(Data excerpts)
--- start ---
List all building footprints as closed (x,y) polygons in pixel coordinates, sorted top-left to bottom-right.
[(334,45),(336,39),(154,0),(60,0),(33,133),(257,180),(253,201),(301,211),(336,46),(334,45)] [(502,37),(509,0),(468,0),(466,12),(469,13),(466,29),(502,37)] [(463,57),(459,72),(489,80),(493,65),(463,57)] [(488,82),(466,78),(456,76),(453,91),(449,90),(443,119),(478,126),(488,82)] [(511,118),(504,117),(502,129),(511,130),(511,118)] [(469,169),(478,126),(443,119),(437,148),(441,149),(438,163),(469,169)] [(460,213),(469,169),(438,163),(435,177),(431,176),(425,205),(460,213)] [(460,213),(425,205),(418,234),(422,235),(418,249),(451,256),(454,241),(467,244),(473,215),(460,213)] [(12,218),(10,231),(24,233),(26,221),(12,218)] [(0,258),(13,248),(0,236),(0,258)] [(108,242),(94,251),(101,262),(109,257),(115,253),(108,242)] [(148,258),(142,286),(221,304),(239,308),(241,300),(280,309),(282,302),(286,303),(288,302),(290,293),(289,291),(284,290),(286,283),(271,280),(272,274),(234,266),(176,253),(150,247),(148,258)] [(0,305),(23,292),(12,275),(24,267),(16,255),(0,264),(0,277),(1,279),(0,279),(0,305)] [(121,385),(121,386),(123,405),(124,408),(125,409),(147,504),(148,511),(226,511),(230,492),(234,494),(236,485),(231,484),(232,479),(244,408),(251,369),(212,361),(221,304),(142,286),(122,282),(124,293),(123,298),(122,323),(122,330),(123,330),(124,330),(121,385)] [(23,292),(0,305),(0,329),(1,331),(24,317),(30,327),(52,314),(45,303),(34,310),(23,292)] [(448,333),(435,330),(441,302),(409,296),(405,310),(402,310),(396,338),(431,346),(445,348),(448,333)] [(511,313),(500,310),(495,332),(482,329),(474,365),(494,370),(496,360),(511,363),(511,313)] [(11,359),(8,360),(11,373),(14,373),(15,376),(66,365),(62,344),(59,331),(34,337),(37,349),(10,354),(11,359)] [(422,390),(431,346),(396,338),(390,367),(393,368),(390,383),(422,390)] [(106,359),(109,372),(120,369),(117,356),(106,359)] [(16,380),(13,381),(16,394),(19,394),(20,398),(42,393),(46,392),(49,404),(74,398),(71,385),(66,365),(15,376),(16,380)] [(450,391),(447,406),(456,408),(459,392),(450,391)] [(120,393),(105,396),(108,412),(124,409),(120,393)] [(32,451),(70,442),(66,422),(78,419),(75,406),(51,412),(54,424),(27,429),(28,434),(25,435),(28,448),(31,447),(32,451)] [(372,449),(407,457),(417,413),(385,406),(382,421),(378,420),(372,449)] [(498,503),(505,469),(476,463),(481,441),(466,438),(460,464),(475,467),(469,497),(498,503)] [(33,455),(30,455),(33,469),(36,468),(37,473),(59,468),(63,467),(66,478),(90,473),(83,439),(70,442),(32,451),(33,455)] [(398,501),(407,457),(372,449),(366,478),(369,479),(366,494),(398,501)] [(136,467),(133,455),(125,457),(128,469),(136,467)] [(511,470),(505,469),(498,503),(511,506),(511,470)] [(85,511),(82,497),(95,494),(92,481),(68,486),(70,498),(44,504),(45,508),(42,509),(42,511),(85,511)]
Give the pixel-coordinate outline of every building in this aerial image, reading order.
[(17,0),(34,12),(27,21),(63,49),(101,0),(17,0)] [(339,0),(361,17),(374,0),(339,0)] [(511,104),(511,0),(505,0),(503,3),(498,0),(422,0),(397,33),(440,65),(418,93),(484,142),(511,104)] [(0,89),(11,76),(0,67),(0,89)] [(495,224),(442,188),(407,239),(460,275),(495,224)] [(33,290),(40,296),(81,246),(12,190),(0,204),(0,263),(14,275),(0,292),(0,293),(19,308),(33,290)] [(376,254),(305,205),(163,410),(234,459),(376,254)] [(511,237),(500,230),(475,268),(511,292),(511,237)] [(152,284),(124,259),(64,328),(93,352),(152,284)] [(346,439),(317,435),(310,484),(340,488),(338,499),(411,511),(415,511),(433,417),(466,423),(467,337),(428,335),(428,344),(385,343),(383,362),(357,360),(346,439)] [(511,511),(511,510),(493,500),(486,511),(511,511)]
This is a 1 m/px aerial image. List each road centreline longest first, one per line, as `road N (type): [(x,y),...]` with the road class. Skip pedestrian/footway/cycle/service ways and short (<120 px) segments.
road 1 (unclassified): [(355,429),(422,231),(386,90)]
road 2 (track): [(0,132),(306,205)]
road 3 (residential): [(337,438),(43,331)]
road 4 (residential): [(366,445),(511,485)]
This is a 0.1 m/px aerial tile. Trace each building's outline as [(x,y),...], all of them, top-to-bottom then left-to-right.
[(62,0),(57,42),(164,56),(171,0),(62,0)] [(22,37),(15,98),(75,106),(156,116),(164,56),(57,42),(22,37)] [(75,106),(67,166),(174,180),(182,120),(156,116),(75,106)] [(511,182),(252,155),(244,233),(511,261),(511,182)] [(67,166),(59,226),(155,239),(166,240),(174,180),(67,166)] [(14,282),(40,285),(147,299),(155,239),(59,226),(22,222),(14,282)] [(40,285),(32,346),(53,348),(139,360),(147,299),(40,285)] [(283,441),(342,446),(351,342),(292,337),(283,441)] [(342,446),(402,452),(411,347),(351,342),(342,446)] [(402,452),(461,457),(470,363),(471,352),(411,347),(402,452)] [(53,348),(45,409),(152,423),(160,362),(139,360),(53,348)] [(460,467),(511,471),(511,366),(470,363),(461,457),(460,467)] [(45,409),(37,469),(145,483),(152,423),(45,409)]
--- end ---
* _AIM OF THE EXERCISE_
Count the lines in the listing above that contain the string "outline", matching case exactly. Give only the number.

* _OUTPUT OF THE TASK_
2